Object transformation records ->
★ ★ ★ ★ ★ ★ ★
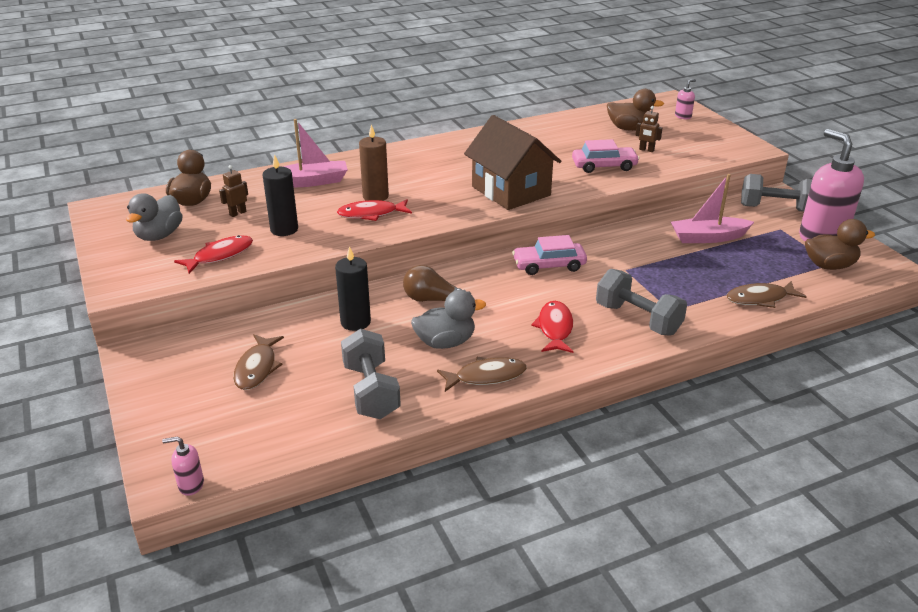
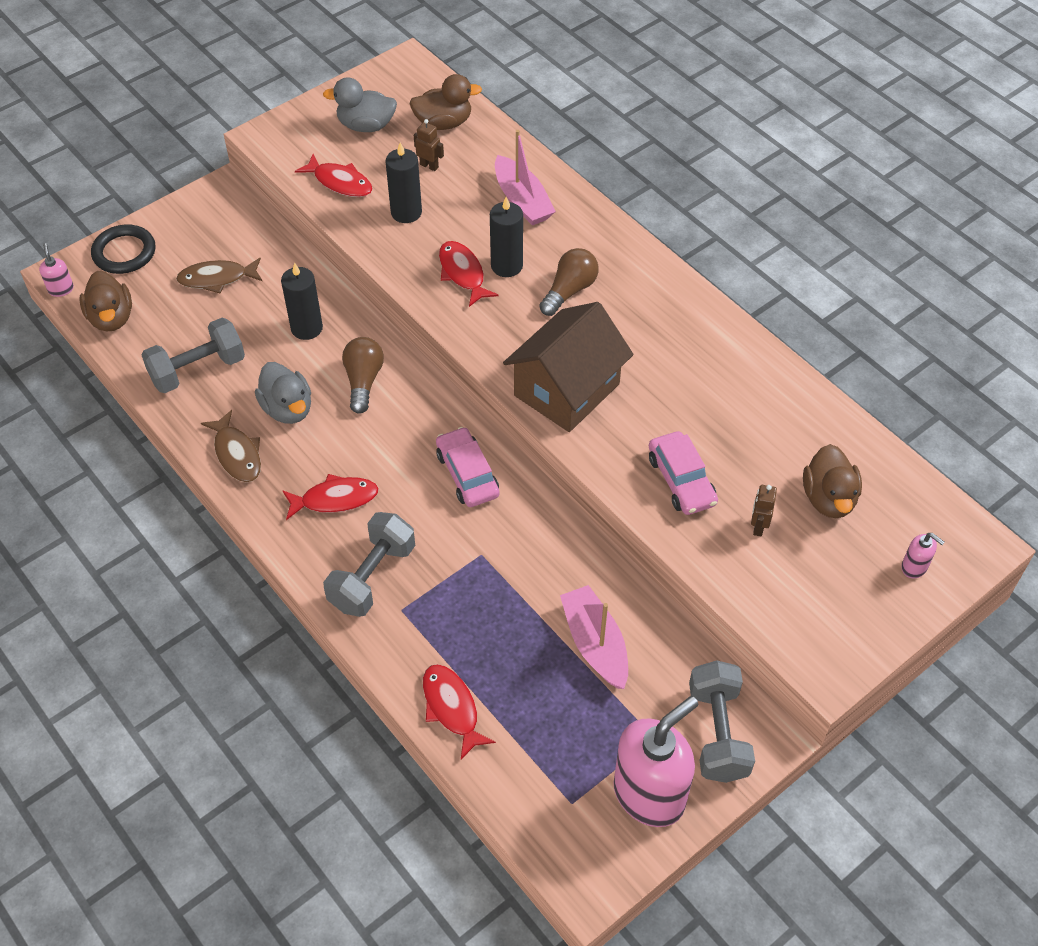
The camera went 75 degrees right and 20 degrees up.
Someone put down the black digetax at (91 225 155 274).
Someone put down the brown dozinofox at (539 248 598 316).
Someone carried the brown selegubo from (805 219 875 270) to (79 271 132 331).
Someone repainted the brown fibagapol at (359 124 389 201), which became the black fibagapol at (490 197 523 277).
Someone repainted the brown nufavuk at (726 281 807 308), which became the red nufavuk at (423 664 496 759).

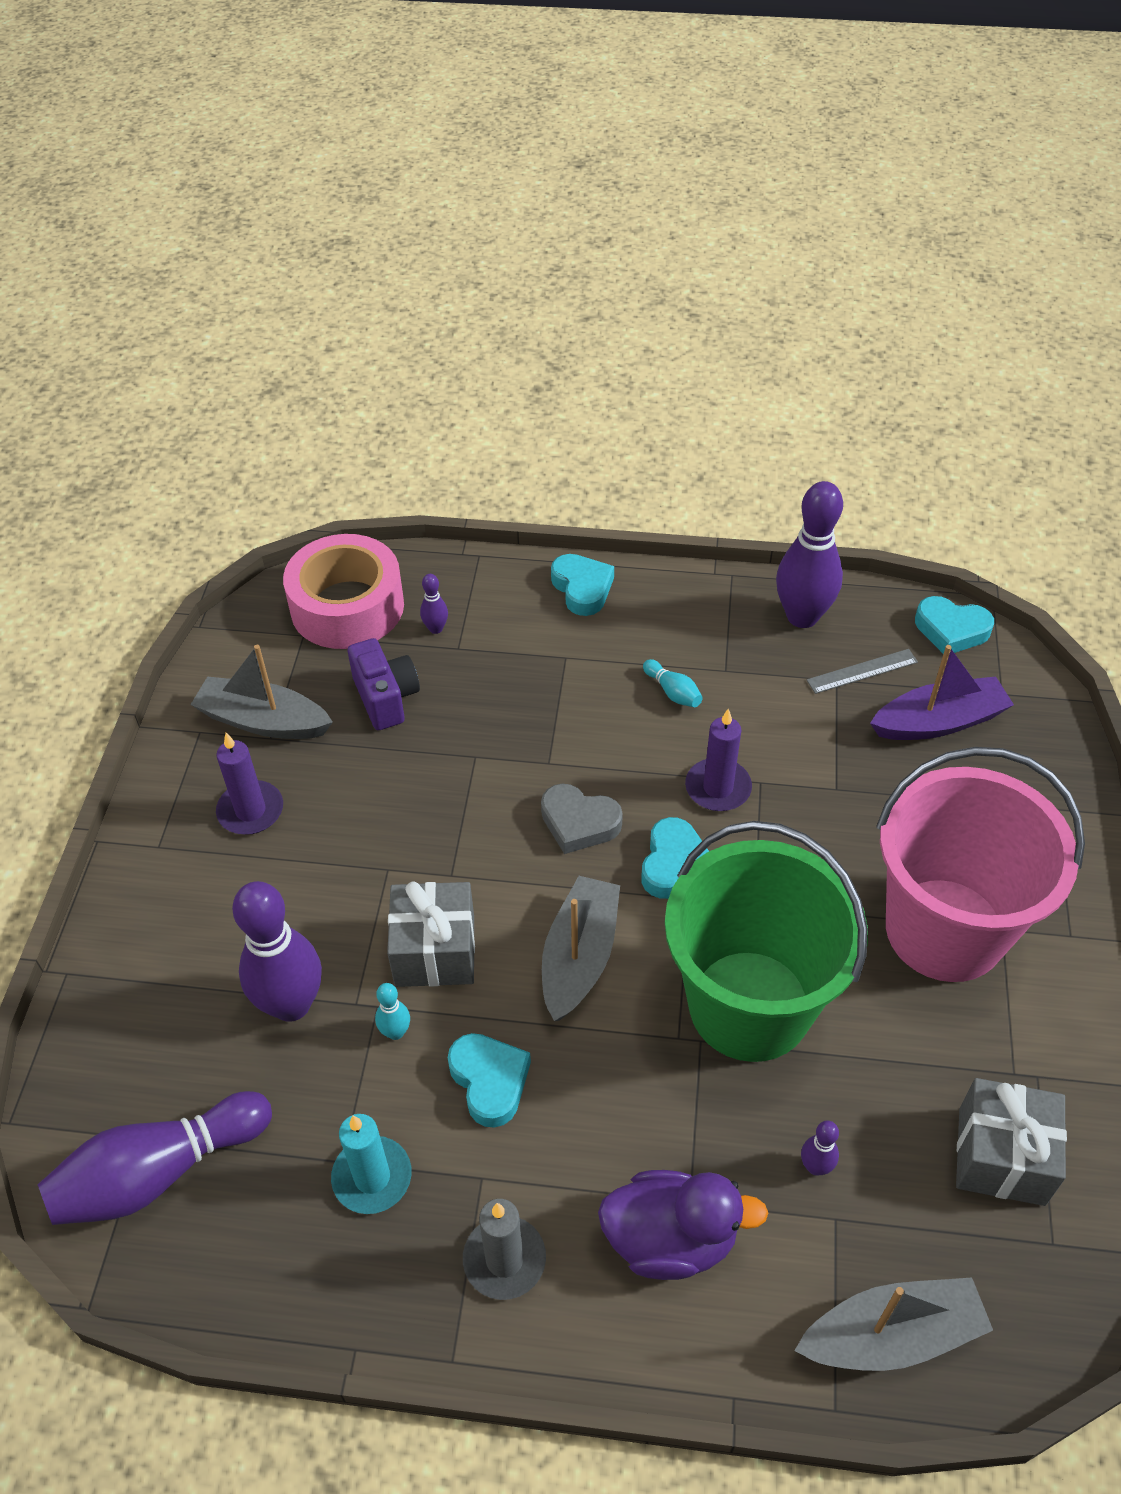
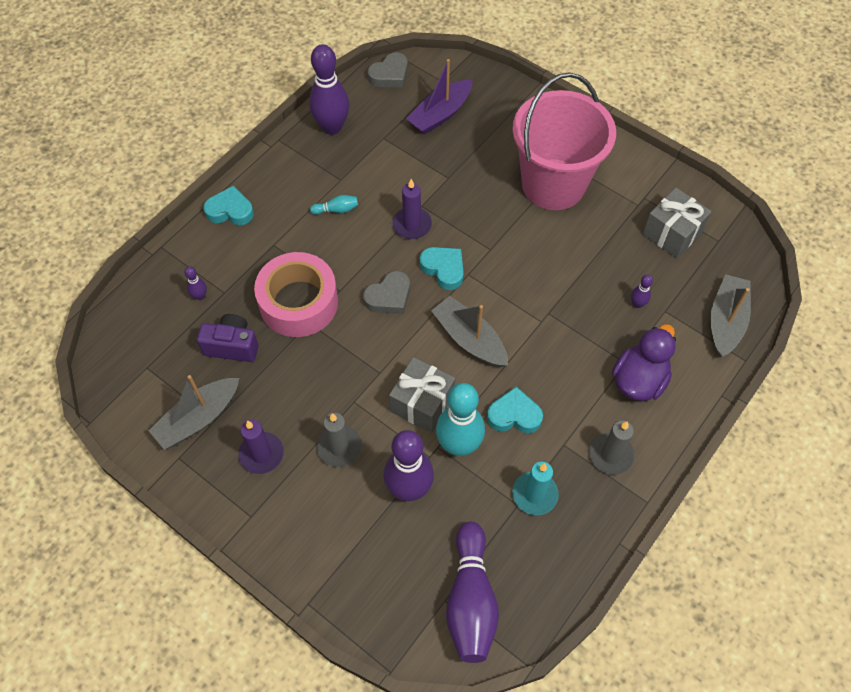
The camera went 60 degrees left and 10 degrees up.
Someone took away the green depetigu at (665 821 868 1062).
Someone took away the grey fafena at (807 649 918 694).
Someone put down the grey fibagapol at (317 413 362 467).
Someone carried the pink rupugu from (283 534 404 649) to (254 252 338 337).
Someone repainted the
★ ★ ★ ★ ★ ★ ★
Could you repeat exactly the lines above from the line with "Someone carried the brown" up to and including the line with "Someone repainted the brown fibagapol", and only those?

Someone carried the brown selegubo from (805 219 875 270) to (79 271 132 331).
Someone repainted the brown fibagapol at (359 124 389 201), which became the black fibagapol at (490 197 523 277).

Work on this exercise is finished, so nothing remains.